━━━ Information provided

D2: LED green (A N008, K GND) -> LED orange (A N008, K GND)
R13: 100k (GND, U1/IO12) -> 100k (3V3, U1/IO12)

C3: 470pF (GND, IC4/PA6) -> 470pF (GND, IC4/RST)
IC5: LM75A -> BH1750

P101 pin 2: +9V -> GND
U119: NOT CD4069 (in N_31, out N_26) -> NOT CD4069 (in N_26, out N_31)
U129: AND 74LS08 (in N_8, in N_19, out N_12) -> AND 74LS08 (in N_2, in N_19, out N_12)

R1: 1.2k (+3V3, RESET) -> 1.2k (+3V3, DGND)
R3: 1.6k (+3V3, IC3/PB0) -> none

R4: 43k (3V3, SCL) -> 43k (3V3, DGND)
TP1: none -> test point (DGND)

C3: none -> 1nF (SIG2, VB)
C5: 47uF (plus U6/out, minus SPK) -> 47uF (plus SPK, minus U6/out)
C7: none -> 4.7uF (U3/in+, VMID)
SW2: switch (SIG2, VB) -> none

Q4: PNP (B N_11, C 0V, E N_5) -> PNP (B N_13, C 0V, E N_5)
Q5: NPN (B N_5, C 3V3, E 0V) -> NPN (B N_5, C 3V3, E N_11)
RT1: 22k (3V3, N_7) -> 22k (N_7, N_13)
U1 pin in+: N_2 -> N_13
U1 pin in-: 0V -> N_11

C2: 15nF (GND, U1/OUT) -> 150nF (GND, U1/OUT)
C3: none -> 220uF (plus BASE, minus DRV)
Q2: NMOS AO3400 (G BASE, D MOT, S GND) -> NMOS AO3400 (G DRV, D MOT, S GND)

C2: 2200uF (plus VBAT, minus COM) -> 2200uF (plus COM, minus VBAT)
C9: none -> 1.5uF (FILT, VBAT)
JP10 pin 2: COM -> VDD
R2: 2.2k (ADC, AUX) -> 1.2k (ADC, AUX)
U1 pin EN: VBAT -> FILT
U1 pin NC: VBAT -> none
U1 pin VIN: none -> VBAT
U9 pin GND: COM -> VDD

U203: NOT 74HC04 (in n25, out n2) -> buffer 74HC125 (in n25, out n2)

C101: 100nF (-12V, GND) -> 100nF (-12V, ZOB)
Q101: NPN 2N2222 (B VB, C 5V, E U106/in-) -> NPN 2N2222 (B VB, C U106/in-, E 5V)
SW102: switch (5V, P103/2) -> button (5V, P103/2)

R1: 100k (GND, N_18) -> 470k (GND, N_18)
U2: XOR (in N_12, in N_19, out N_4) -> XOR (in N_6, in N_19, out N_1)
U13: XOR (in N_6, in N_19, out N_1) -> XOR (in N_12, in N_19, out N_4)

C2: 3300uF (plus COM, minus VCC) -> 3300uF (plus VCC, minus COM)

━━━━━━

Work instruction: Reply with the lines from the first line of the entries through the line that contains "U203: NOT 74HC04", repeated exactly with both ends kept, and with nothing else.

Reply:
D2: LED green (A N008, K GND) -> LED orange (A N008, K GND)
R13: 100k (GND, U1/IO12) -> 100k (3V3, U1/IO12)

C3: 470pF (GND, IC4/PA6) -> 470pF (GND, IC4/RST)
IC5: LM75A -> BH1750

P101 pin 2: +9V -> GND
U119: NOT CD4069 (in N_31, out N_26) -> NOT CD4069 (in N_26, out N_31)
U129: AND 74LS08 (in N_8, in N_19, out N_12) -> AND 74LS08 (in N_2, in N_19, out N_12)

R1: 1.2k (+3V3, RESET) -> 1.2k (+3V3, DGND)
R3: 1.6k (+3V3, IC3/PB0) -> none

R4: 43k (3V3, SCL) -> 43k (3V3, DGND)
TP1: none -> test point (DGND)

C3: none -> 1nF (SIG2, VB)
C5: 47uF (plus U6/out, minus SPK) -> 47uF (plus SPK, minus U6/out)
C7: none -> 4.7uF (U3/in+, VMID)
SW2: switch (SIG2, VB) -> none

Q4: PNP (B N_11, C 0V, E N_5) -> PNP (B N_13, C 0V, E N_5)
Q5: NPN (B N_5, C 3V3, E 0V) -> NPN (B N_5, C 3V3, E N_11)
RT1: 22k (3V3, N_7) -> 22k (N_7, N_13)
U1 pin in+: N_2 -> N_13
U1 pin in-: 0V -> N_11

C2: 15nF (GND, U1/OUT) -> 150nF (GND, U1/OUT)
C3: none -> 220uF (plus BASE, minus DRV)
Q2: NMOS AO3400 (G BASE, D MOT, S GND) -> NMOS AO3400 (G DRV, D MOT, S GND)

C2: 2200uF (plus VBAT, minus COM) -> 2200uF (plus COM, minus VBAT)
C9: none -> 1.5uF (FILT, VBAT)
JP10 pin 2: COM -> VDD
R2: 2.2k (ADC, AUX) -> 1.2k (ADC, AUX)
U1 pin EN: VBAT -> FILT
U1 pin NC: VBAT -> none
U1 pin VIN: none -> VBAT
U9 pin GND: COM -> VDD

U203: NOT 74HC04 (in n25, out n2) -> buffer 74HC125 (in n25, out n2)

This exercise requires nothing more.